_Task directions_: Copy nothing but the lines below running from the line containing "U11: NOT CD4069" through the line containing "U14: buffer 74LS07", both end lines included.

_Information_:
-=-=-=-=-
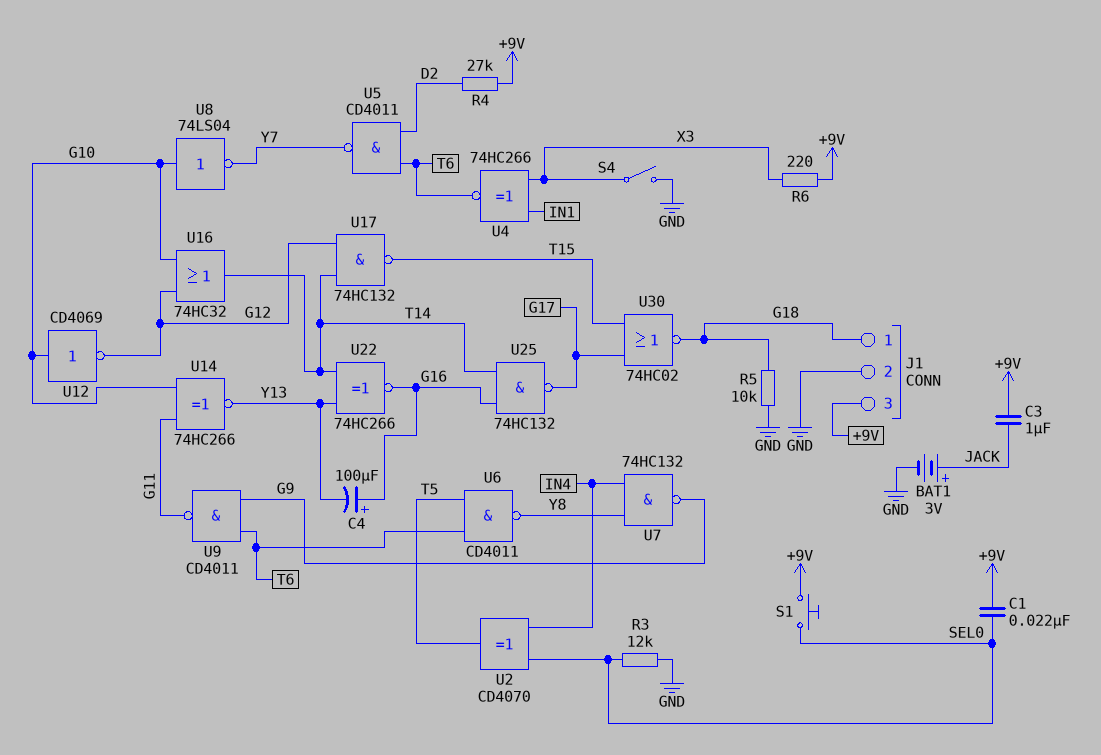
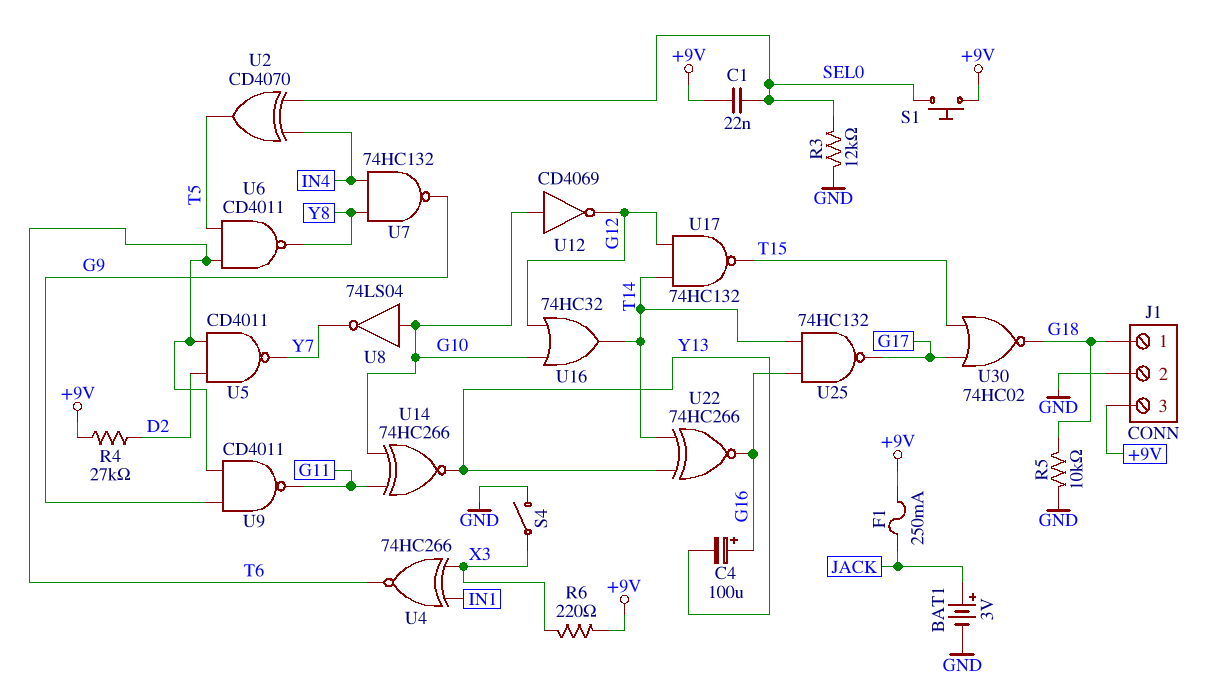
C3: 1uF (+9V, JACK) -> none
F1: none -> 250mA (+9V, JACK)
-=-=-=-=-
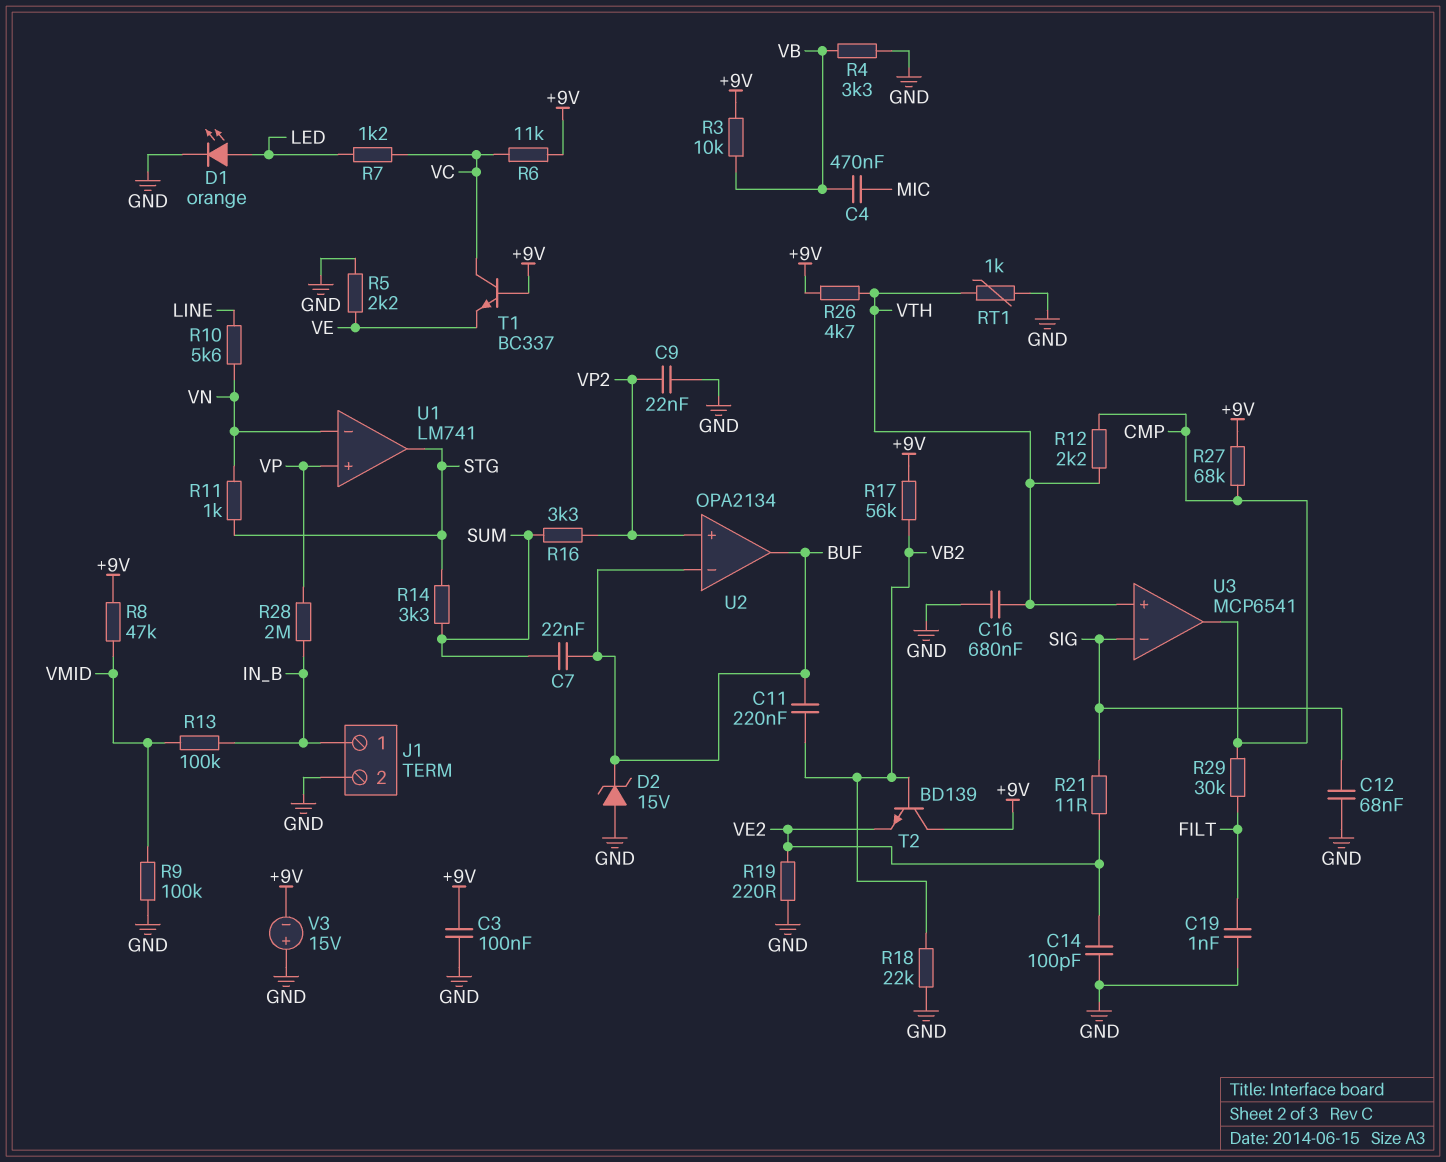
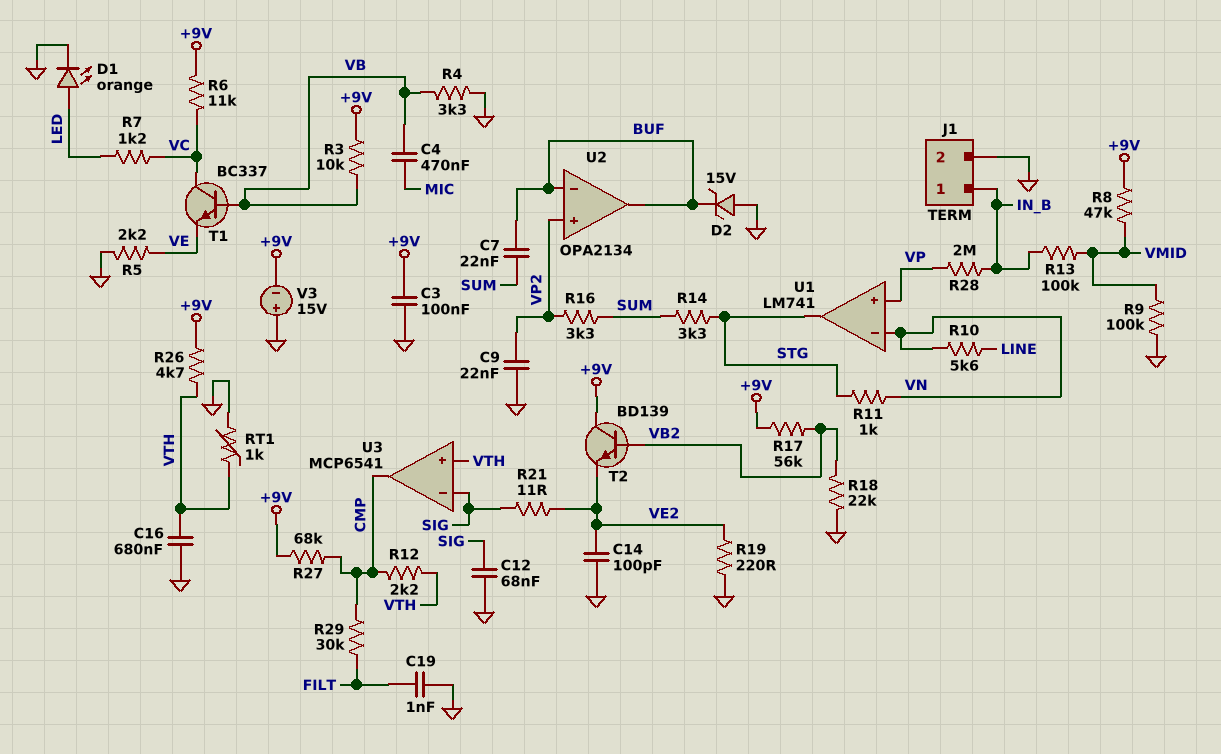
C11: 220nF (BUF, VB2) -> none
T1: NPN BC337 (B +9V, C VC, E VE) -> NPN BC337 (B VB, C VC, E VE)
-=-=-=-=-
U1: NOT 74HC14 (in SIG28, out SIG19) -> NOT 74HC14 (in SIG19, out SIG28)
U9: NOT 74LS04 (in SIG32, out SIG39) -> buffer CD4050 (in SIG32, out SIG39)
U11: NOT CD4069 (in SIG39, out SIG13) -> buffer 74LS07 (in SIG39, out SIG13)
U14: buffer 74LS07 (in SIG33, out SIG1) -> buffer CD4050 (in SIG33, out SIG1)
-=-=-=-=-
_Answer space_:
U11: NOT CD4069 (in SIG39, out SIG13) -> buffer 74LS07 (in SIG39, out SIG13)
U14: buffer 74LS07 (in SIG33, out SIG1) -> buffer CD4050 (in SIG33, out SIG1)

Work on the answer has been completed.